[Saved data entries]

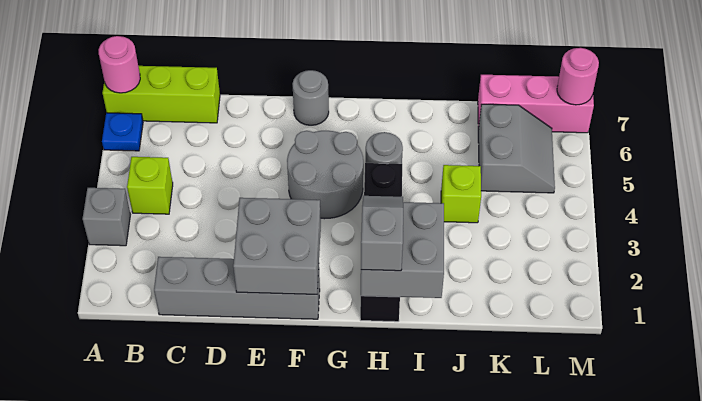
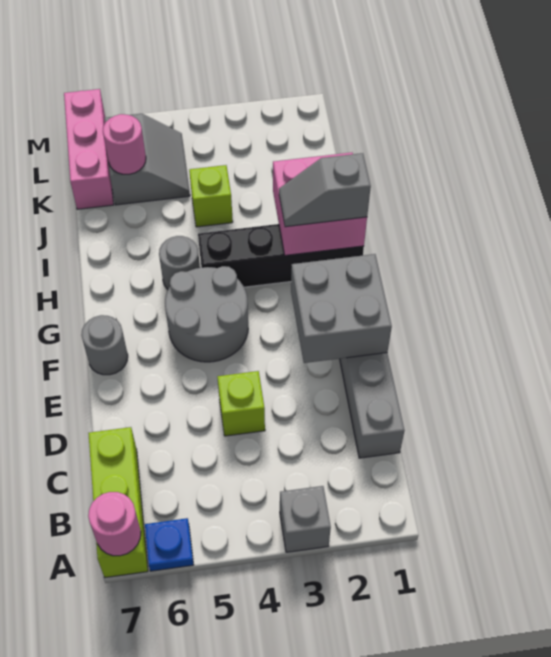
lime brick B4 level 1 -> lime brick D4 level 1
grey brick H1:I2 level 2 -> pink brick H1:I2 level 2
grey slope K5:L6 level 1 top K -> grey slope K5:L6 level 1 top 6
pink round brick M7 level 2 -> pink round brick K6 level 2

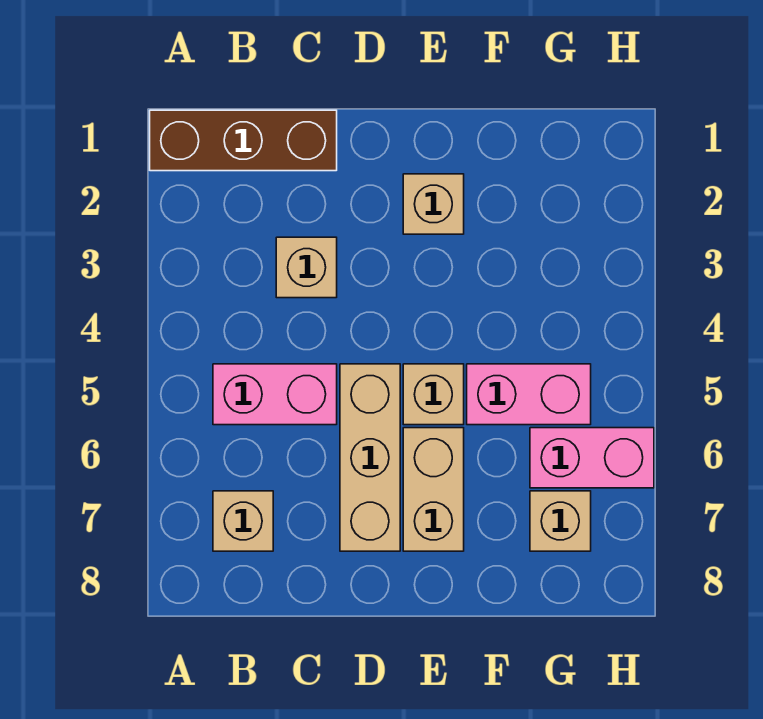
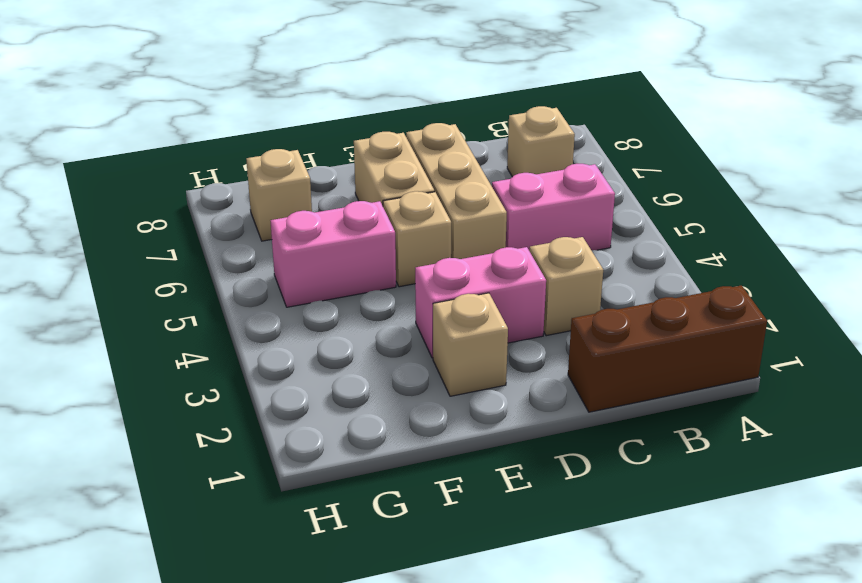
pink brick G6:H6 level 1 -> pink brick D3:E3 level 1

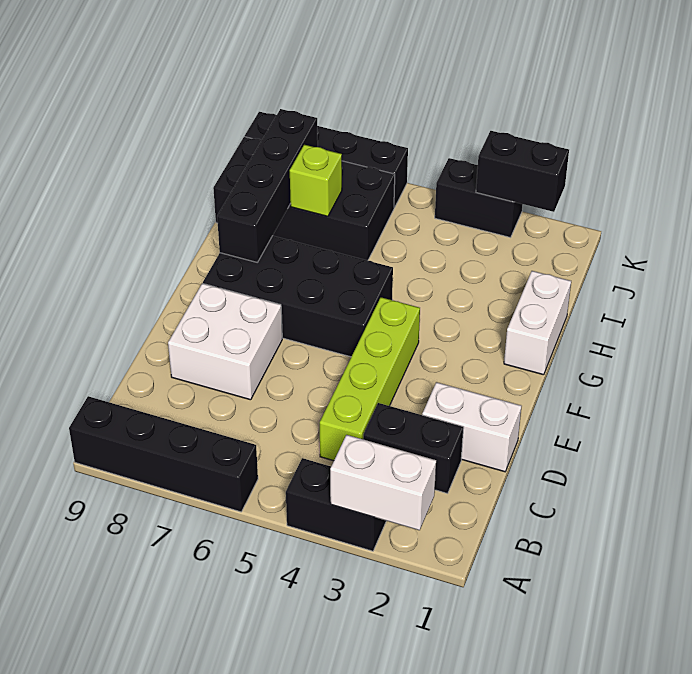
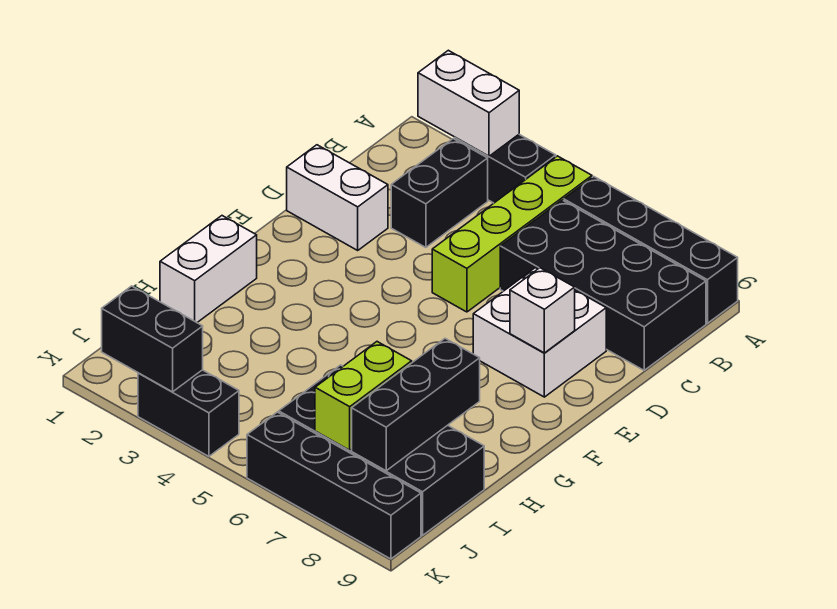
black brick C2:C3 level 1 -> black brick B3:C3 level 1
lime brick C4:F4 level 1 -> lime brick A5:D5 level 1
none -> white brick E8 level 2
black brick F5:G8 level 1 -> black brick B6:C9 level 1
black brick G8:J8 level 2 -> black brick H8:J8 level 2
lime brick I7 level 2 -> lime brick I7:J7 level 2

Problem to work on
Please filter the data down to the lines containing the word "lime".

Response
lime brick B4 level 1 -> lime brick D4 level 1
lime brick C4:F4 level 1 -> lime brick A5:D5 level 1
lime brick I7 level 2 -> lime brick I7:J7 level 2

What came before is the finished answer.